Two-scene object counts:

────────────────────

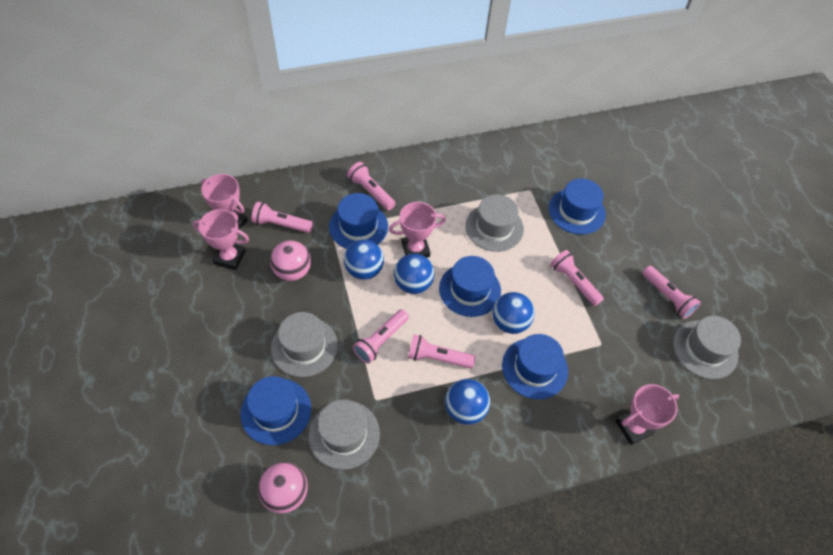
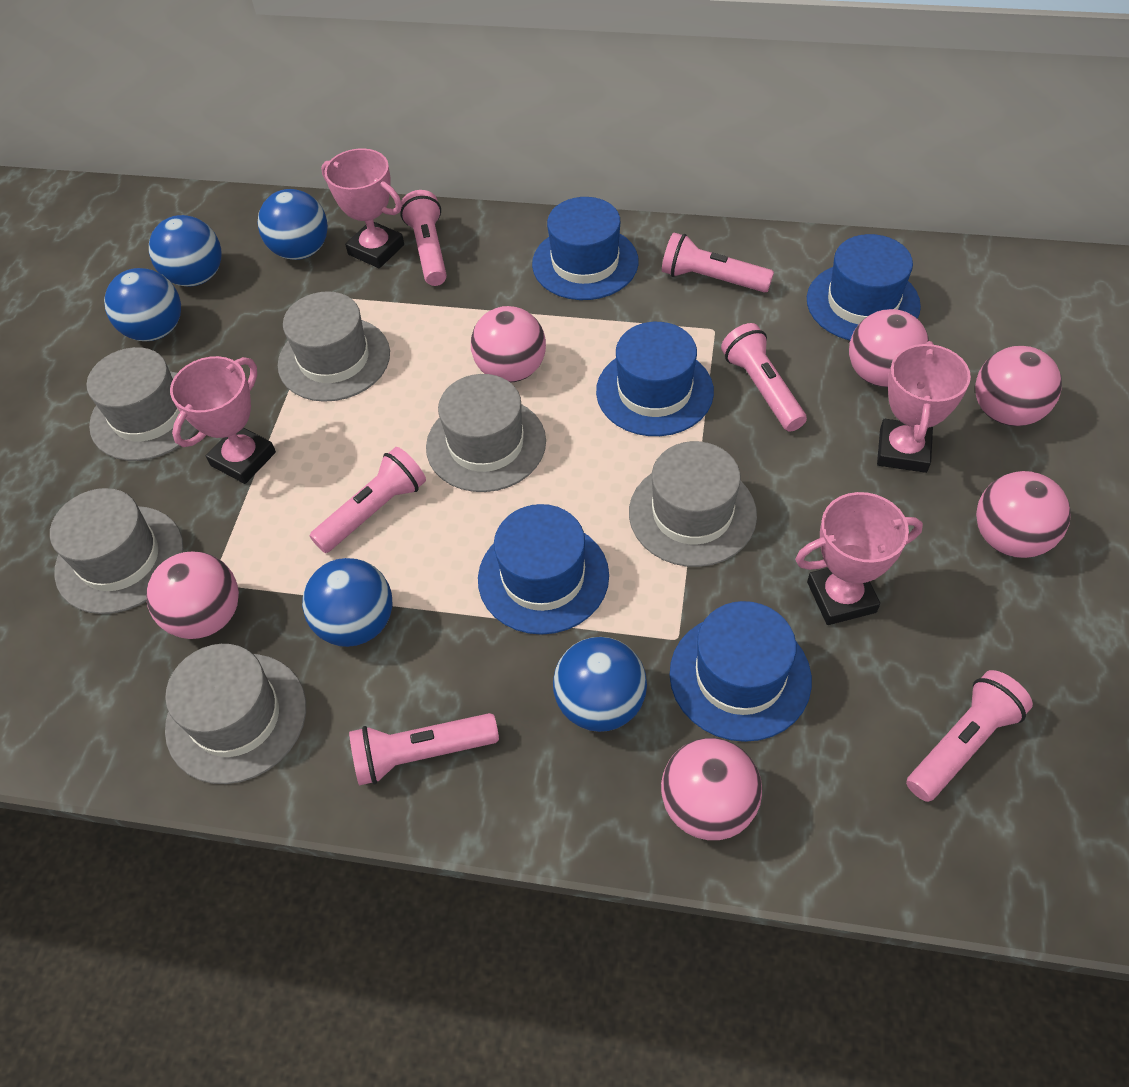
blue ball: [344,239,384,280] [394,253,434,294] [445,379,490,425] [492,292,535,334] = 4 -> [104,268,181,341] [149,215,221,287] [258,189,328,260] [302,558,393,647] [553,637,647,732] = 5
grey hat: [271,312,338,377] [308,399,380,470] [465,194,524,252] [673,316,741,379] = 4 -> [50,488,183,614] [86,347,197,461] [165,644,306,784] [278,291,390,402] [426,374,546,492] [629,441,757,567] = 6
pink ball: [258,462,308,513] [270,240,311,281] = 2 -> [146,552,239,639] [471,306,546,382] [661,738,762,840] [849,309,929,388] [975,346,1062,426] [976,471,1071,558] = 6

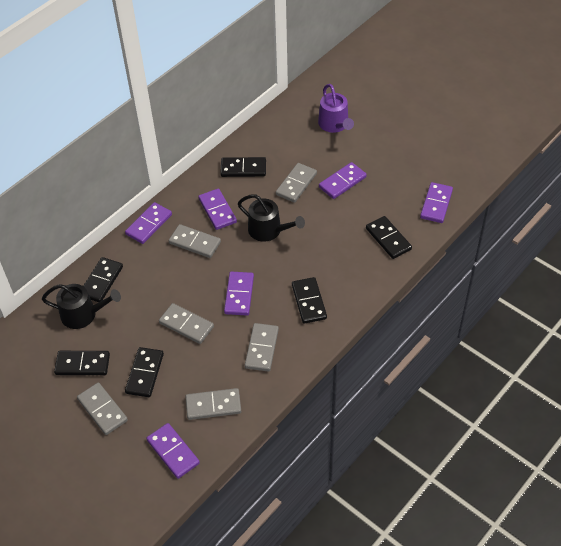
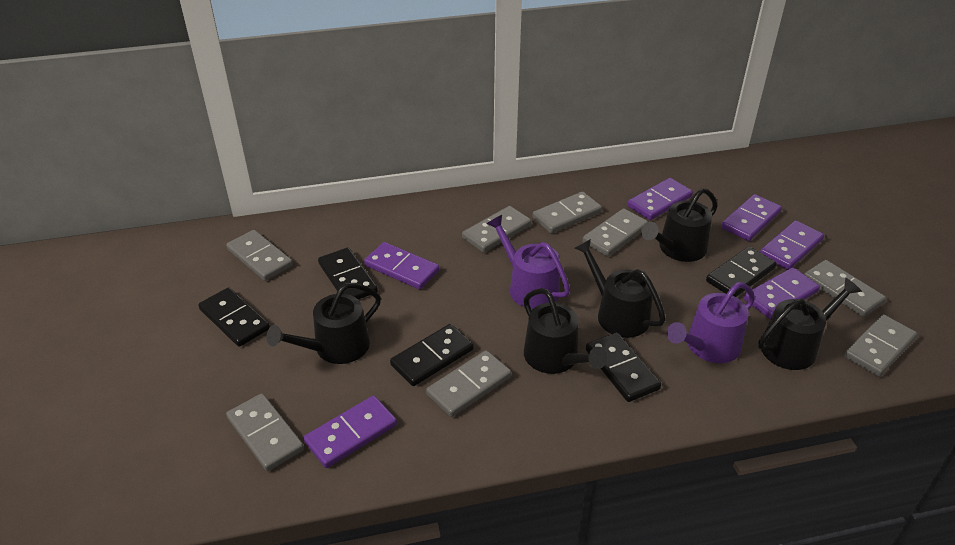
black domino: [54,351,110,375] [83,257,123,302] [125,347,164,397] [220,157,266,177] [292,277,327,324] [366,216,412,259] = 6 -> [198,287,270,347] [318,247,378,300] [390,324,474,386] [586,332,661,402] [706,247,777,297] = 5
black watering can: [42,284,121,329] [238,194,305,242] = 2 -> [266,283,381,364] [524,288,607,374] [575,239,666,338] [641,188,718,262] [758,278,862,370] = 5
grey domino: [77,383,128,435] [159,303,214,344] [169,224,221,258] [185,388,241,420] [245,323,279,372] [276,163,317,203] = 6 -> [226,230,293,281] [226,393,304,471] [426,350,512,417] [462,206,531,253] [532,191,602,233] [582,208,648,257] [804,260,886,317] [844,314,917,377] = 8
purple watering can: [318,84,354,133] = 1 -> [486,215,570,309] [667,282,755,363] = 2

────────────────────

DIRECTIONS FOR THIS TASK ▸
When you copy the data, keep every line exact and leave out each picture.

TASK SOLUTION ▸
blue ball: [344,239,384,280] [394,253,434,294] [445,379,490,425] [492,292,535,334] = 4 -> [104,268,181,341] [149,215,221,287] [258,189,328,260] [302,558,393,647] [553,637,647,732] = 5
grey hat: [271,312,338,377] [308,399,380,470] [465,194,524,252] [673,316,741,379] = 4 -> [50,488,183,614] [86,347,197,461] [165,644,306,784] [278,291,390,402] [426,374,546,492] [629,441,757,567] = 6
pink ball: [258,462,308,513] [270,240,311,281] = 2 -> [146,552,239,639] [471,306,546,382] [661,738,762,840] [849,309,929,388] [975,346,1062,426] [976,471,1071,558] = 6

black domino: [54,351,110,375] [83,257,123,302] [125,347,164,397] [220,157,266,177] [292,277,327,324] [366,216,412,259] = 6 -> [198,287,270,347] [318,247,378,300] [390,324,474,386] [586,332,661,402] [706,247,777,297] = 5
black watering can: [42,284,121,329] [238,194,305,242] = 2 -> [266,283,381,364] [524,288,607,374] [575,239,666,338] [641,188,718,262] [758,278,862,370] = 5
grey domino: [77,383,128,435] [159,303,214,344] [169,224,221,258] [185,388,241,420] [245,323,279,372] [276,163,317,203] = 6 -> [226,230,293,281] [226,393,304,471] [426,350,512,417] [462,206,531,253] [532,191,602,233] [582,208,648,257] [804,260,886,317] [844,314,917,377] = 8
purple watering can: [318,84,354,133] = 1 -> [486,215,570,309] [667,282,755,363] = 2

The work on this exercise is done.